▶ [Work instruction]: In the records below, find the line containing "HALL2: A3144 -> KY-003" and retype it and every line after it exactly, adding nothing.

▶ [Information supplied]:
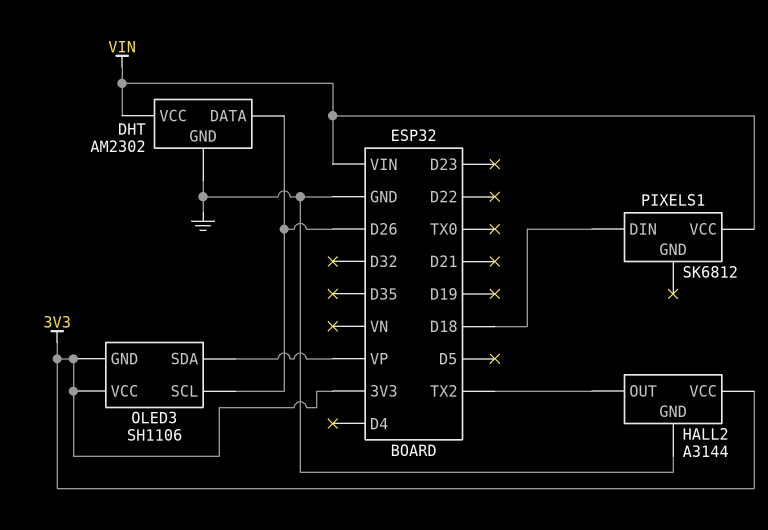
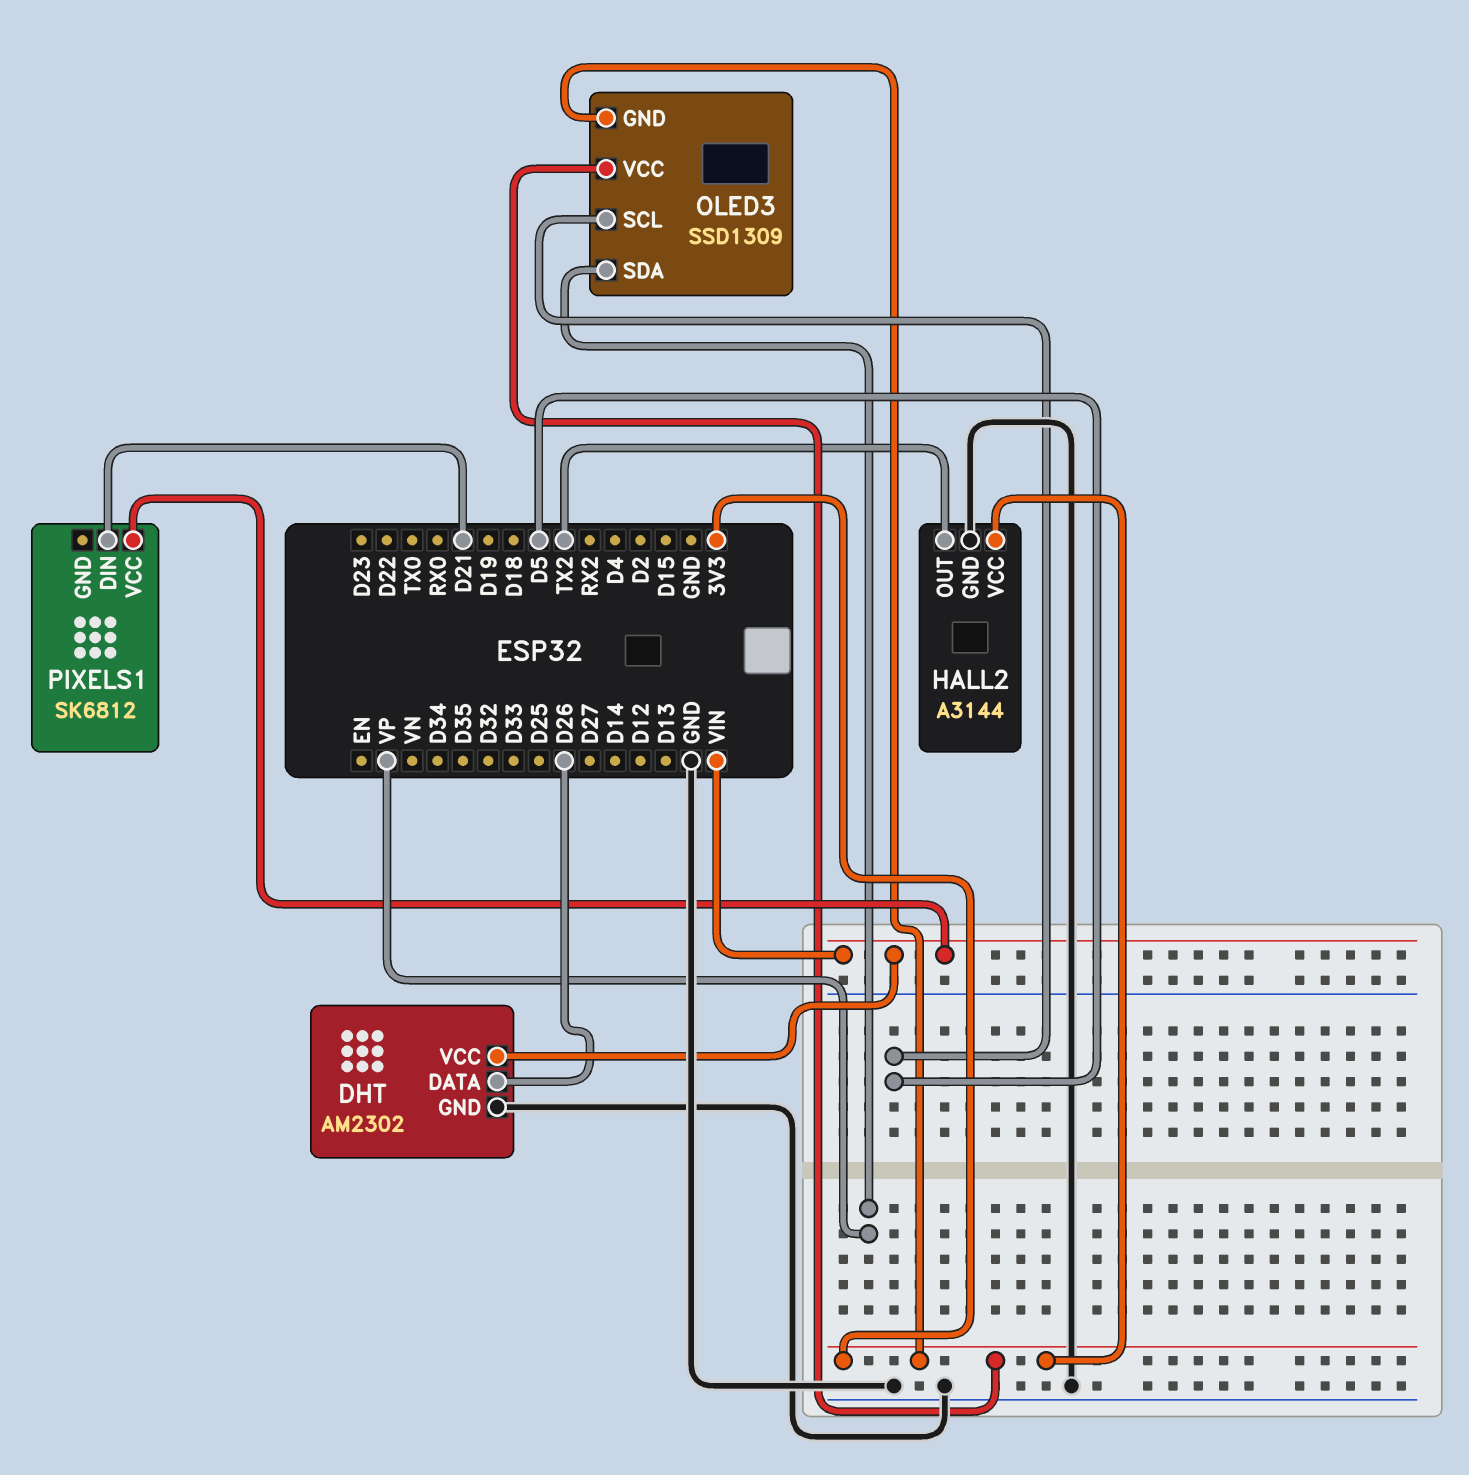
OLED3: SH1106 -> SSD1309
OLED3 pin SCL: D26 -> D5
PIXELS1 pin DIN: D18 -> D21

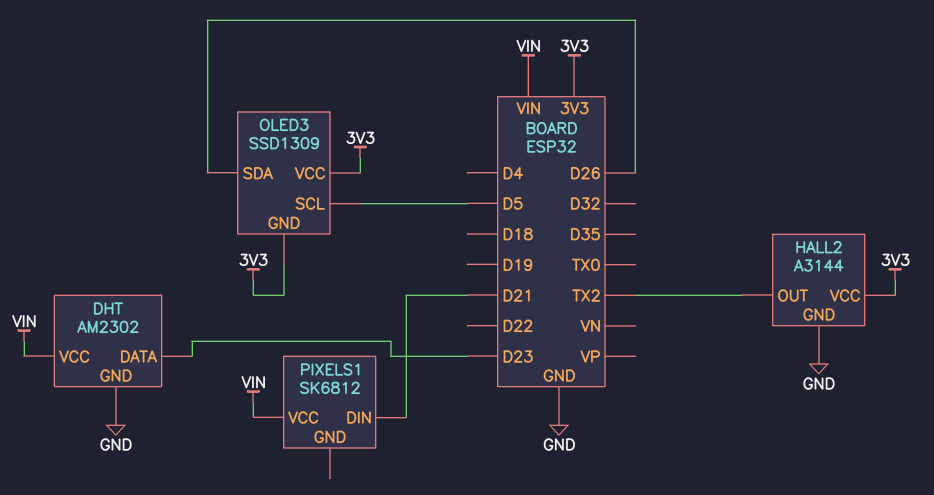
DHT pin DATA: D26 -> D23
OLED3 pin SDA: VP -> D26

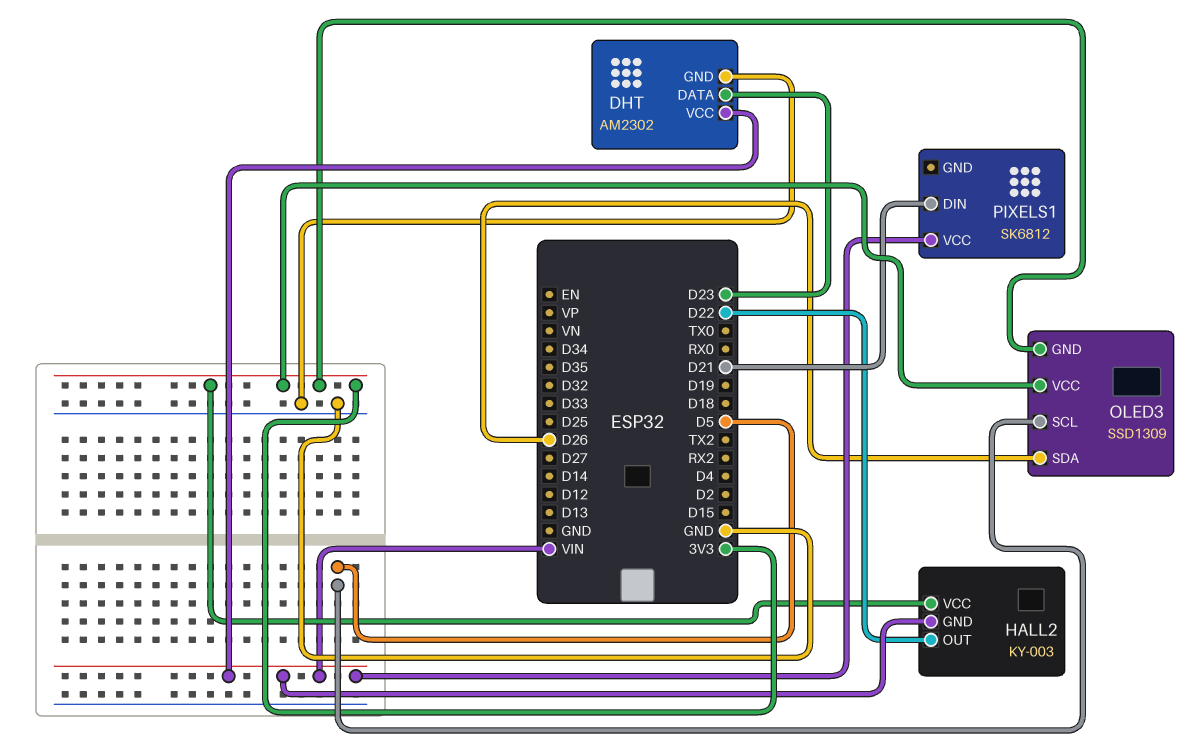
HALL2: A3144 -> KY-003
HALL2 pin GND: GND -> VIN
HALL2 pin OUT: TX2 -> D22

▶ [Answer for this exercise]:
HALL2: A3144 -> KY-003
HALL2 pin GND: GND -> VIN
HALL2 pin OUT: TX2 -> D22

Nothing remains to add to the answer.